Spatial object tracking data
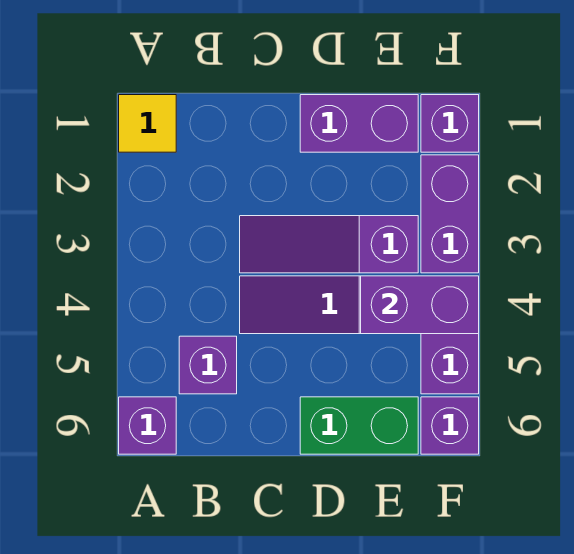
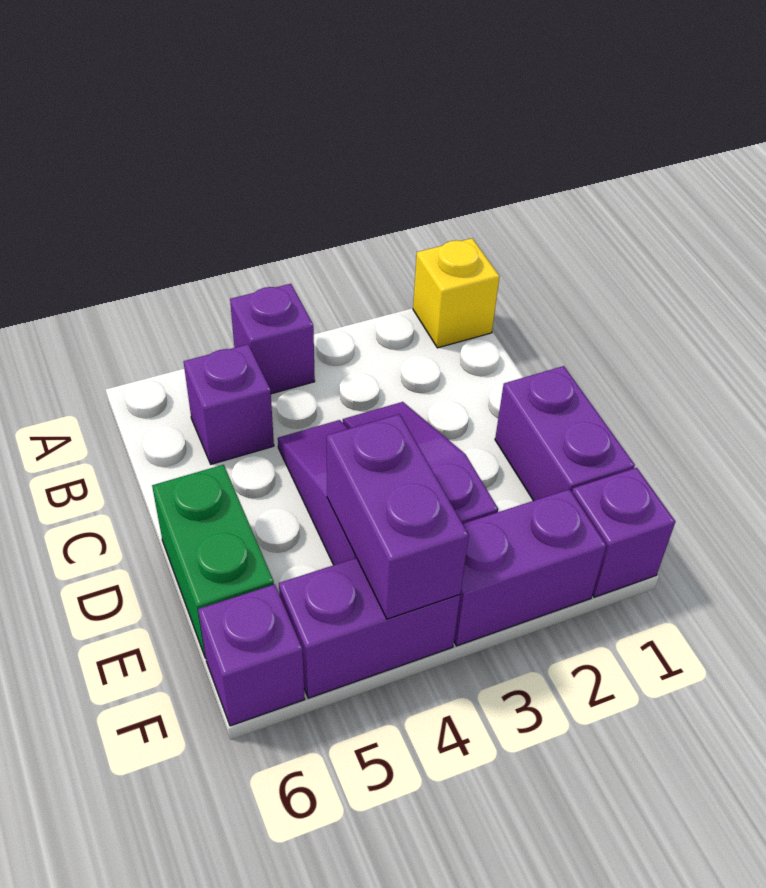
yellow tile A1 level 1 -> yellow brick A1 level 1
purple brick A6 level 1 -> purple brick A4 level 1

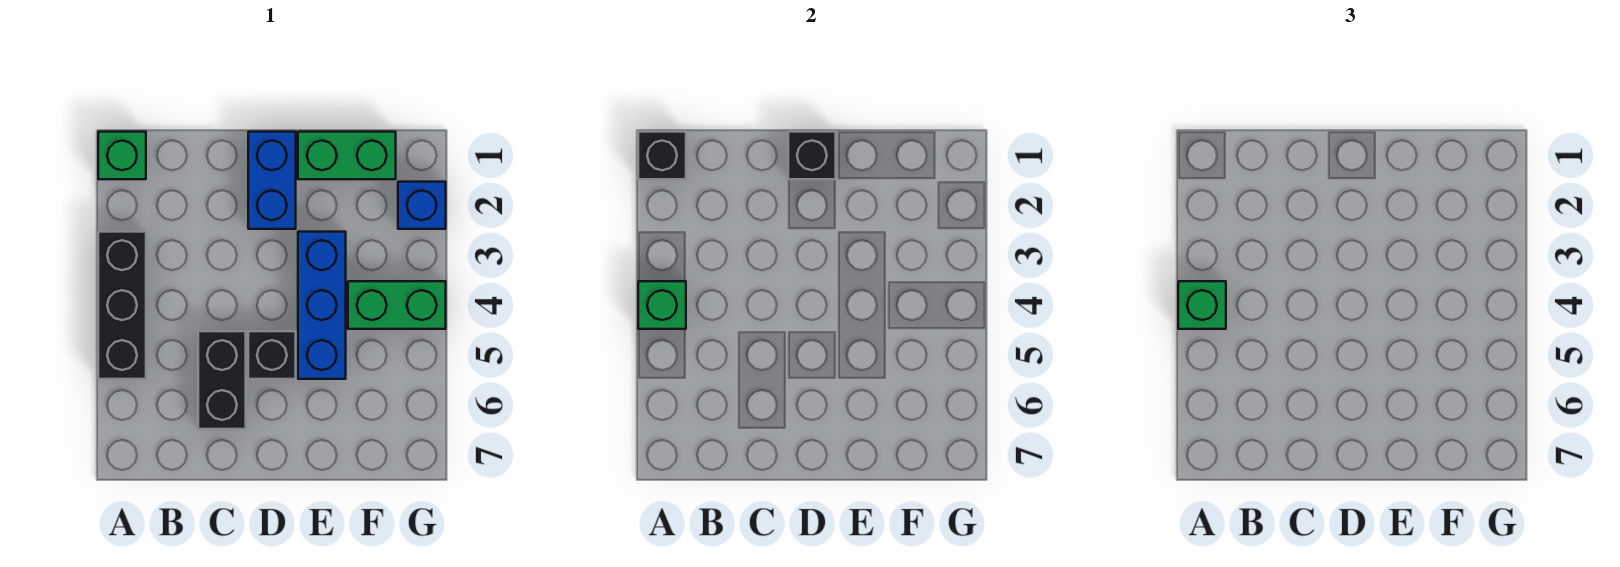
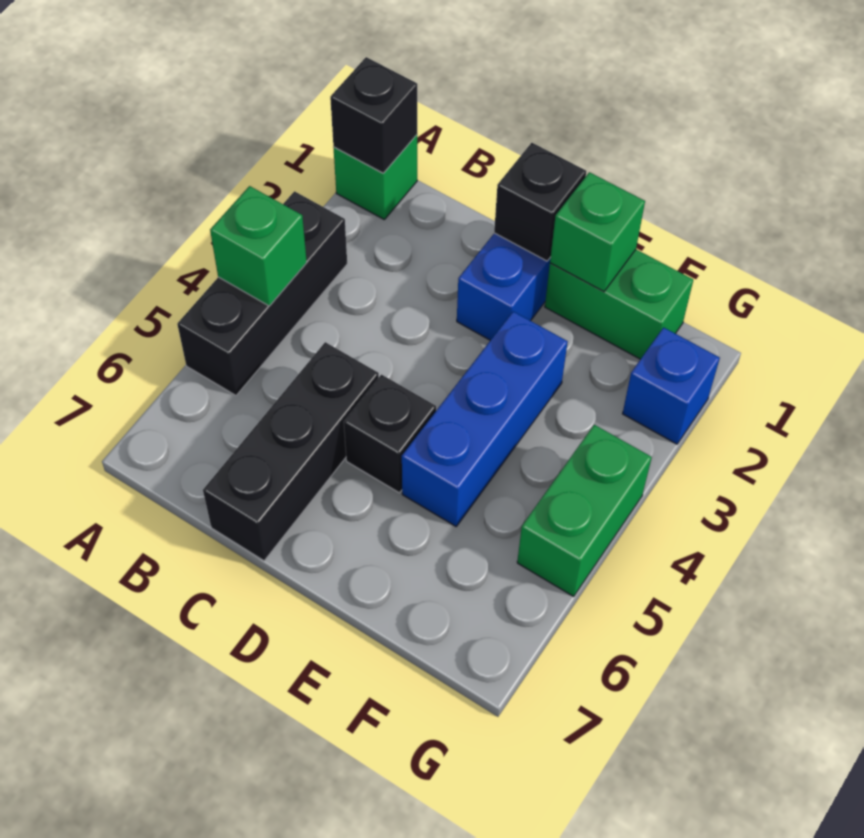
green brick A4 level 3 -> green brick E1 level 2
black brick C5:C6 level 1 -> black brick C5:C7 level 1
green brick F4:G4 level 1 -> green brick G4:G5 level 1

THE TASK> Please write out all the data again word for word, but not the pictures.

RESPONSE AREA>
yellow tile A1 level 1 -> yellow brick A1 level 1
purple brick A6 level 1 -> purple brick A4 level 1

green brick A4 level 3 -> green brick E1 level 2
black brick C5:C6 level 1 -> black brick C5:C7 level 1
green brick F4:G4 level 1 -> green brick G4:G5 level 1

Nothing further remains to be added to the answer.